[[ Listed records open ]]

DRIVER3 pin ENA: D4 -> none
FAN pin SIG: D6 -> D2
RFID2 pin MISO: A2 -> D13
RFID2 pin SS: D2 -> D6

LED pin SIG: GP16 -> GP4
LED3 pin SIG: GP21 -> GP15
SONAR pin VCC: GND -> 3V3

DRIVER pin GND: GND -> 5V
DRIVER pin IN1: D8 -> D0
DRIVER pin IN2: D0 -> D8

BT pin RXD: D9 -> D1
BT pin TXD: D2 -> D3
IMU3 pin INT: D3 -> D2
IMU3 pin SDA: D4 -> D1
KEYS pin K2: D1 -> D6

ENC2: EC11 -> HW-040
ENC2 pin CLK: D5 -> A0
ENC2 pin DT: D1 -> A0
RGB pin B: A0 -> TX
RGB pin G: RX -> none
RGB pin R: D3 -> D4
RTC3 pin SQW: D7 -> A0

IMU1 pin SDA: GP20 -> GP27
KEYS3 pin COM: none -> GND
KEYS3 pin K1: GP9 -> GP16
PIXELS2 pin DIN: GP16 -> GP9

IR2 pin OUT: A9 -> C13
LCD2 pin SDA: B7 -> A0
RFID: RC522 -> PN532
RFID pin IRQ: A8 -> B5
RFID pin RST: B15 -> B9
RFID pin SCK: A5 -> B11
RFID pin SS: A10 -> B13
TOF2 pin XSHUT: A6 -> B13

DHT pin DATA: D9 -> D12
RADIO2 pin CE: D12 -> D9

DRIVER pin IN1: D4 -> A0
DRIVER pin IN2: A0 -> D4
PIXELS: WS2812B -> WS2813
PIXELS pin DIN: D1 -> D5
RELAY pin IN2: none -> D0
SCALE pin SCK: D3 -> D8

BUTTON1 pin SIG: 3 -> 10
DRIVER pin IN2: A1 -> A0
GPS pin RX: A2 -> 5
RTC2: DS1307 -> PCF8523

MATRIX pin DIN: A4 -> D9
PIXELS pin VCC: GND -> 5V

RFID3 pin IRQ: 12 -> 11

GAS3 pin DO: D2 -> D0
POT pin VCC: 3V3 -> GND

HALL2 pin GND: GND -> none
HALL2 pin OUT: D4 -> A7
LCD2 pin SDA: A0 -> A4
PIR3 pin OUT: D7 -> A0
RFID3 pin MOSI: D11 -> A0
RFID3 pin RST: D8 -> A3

[[ Listed records closed ]]

## Task description
From the entries, report every line in which the string "none" occurs.

## Answer space
DRIVER3 pin ENA: D4 -> none
RGB pin G: RX -> none
KEYS3 pin COM: none -> GND
RELAY pin IN2: none -> D0
HALL2 pin GND: GND -> none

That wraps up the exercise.